■ **Provided records**:
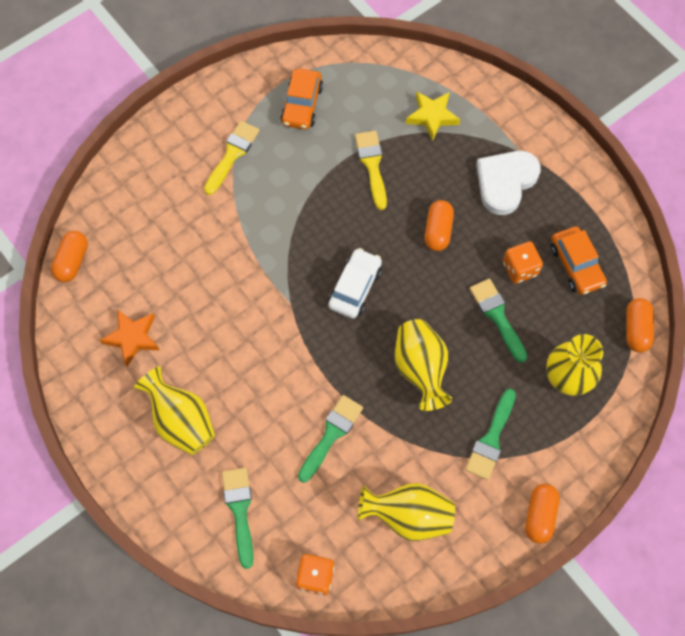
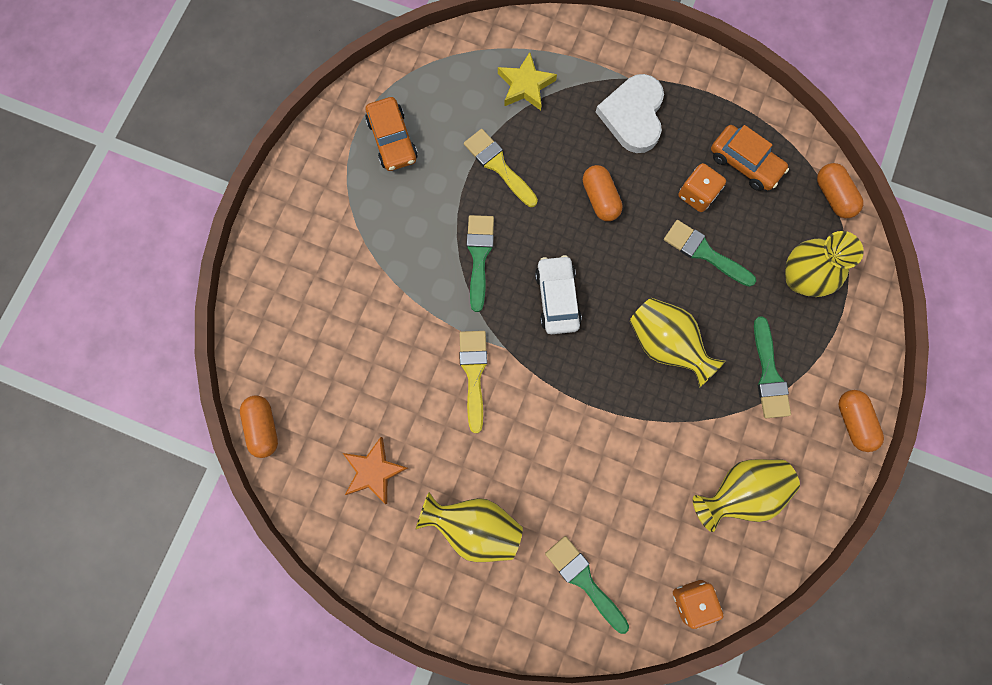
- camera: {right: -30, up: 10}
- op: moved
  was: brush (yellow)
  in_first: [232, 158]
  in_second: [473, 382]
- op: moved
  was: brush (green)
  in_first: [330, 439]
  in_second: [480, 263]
==
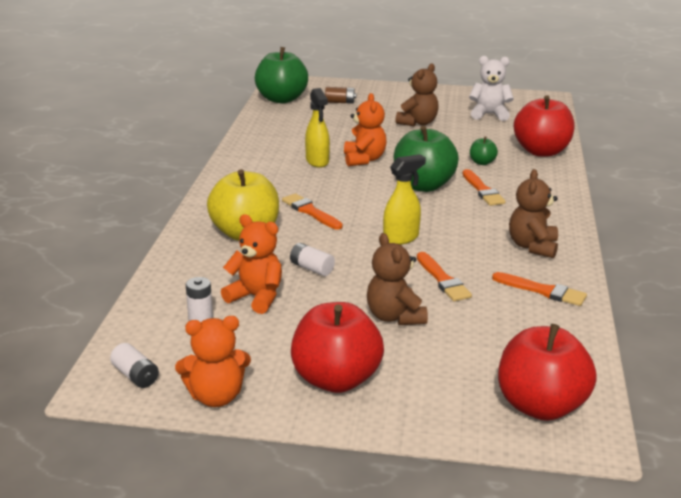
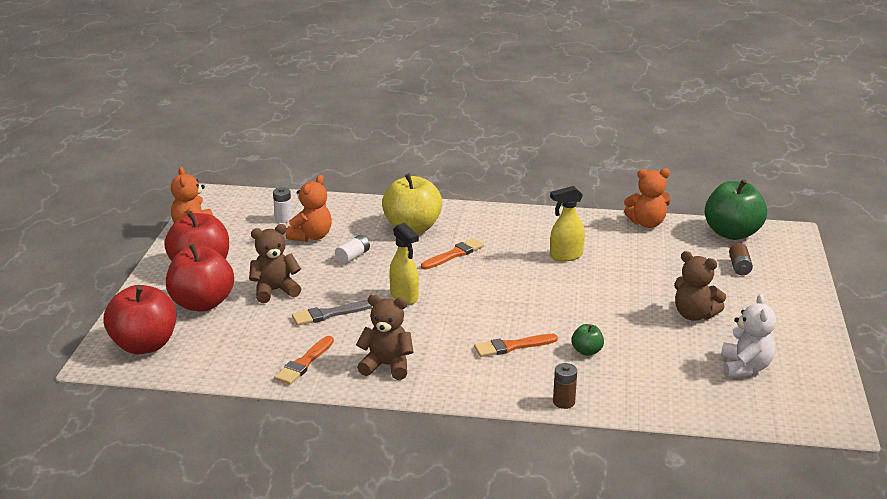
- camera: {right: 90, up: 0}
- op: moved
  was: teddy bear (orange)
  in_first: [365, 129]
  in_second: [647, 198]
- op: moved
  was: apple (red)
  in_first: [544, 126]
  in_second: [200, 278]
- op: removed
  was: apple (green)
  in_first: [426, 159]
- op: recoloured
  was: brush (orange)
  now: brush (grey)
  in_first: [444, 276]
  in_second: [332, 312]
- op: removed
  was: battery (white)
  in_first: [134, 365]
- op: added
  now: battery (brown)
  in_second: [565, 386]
* * *
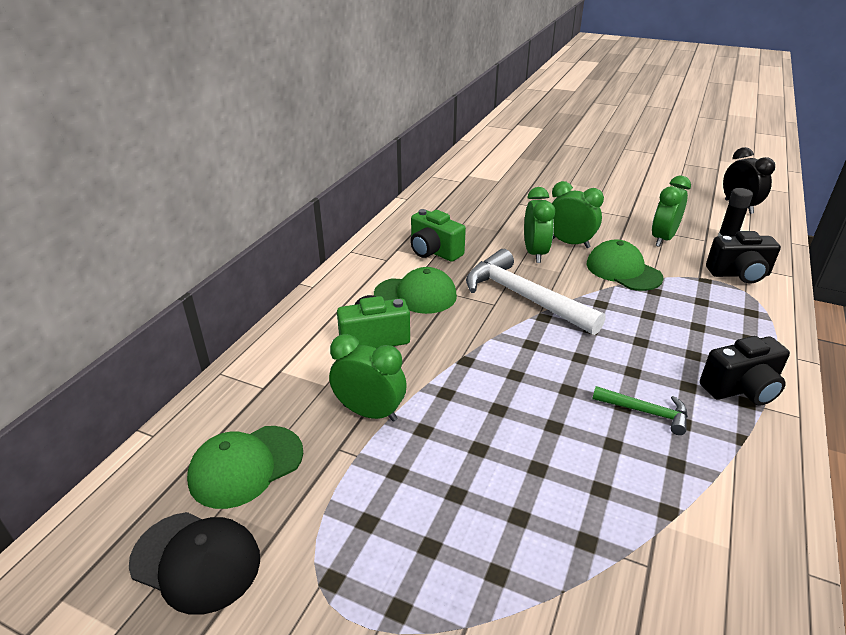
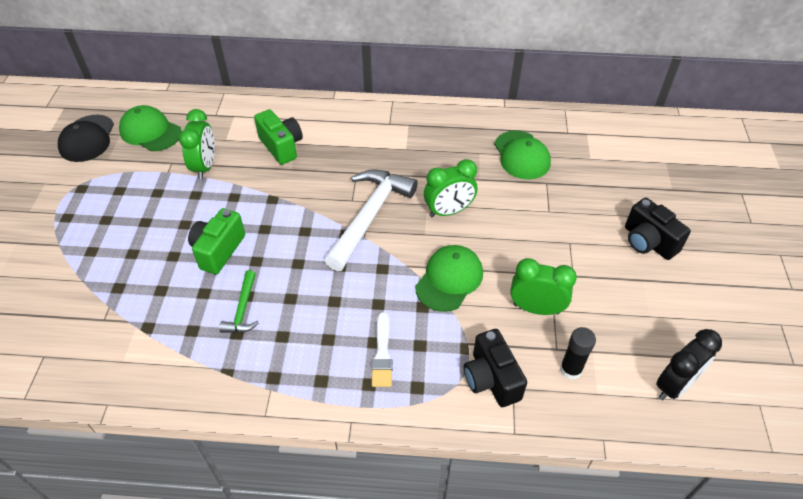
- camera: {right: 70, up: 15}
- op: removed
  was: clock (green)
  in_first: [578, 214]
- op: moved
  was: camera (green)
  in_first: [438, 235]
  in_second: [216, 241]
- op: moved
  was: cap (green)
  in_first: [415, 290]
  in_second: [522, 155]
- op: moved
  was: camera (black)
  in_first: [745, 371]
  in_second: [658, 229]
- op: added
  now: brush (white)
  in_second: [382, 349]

■ **Exercise instructions**: Working through the records, copy each line in which the word "camera" appears.

■ **Result of the task**:
- camera: {right: -30, up: 10}
- camera: {right: 90, up: 0}
- camera: {right: 70, up: 15}
  was: camera (green)
  was: camera (black)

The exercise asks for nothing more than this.